**WHAT IS NEEDED**
A word-for-word copy of the listing is required, and it must contain no pictures.

**DATASET EXCERPT**
* * * *

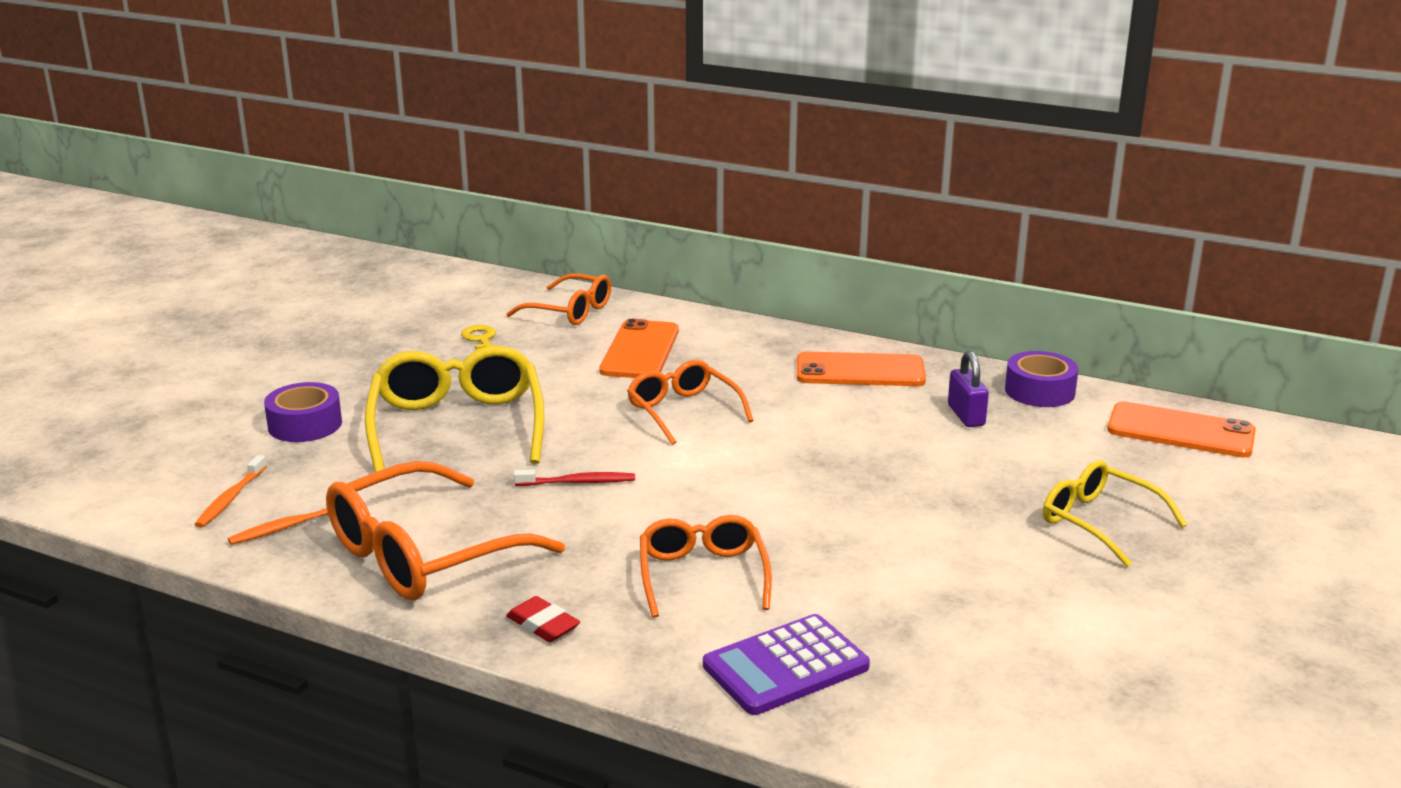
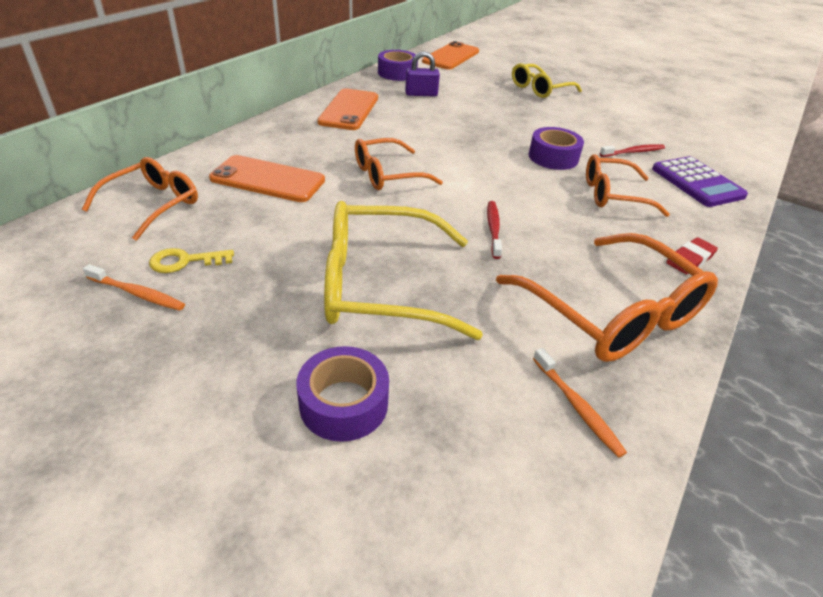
camera: 85 degrees left, 15 degrees up
(230, 498) = (520, 466): orange toothbrush -> orange toothbrush (137, 293)
(803, 528) = (553, 157): none -> purple tape
(872, 608) = (633, 152): none -> red toothbrush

* * * *

**RESULT FOR THIS TASK**
camera: 85 degrees left, 15 degrees up
(230, 498) = (520, 466): orange toothbrush -> orange toothbrush (137, 293)
(803, 528) = (553, 157): none -> purple tape
(872, 608) = (633, 152): none -> red toothbrush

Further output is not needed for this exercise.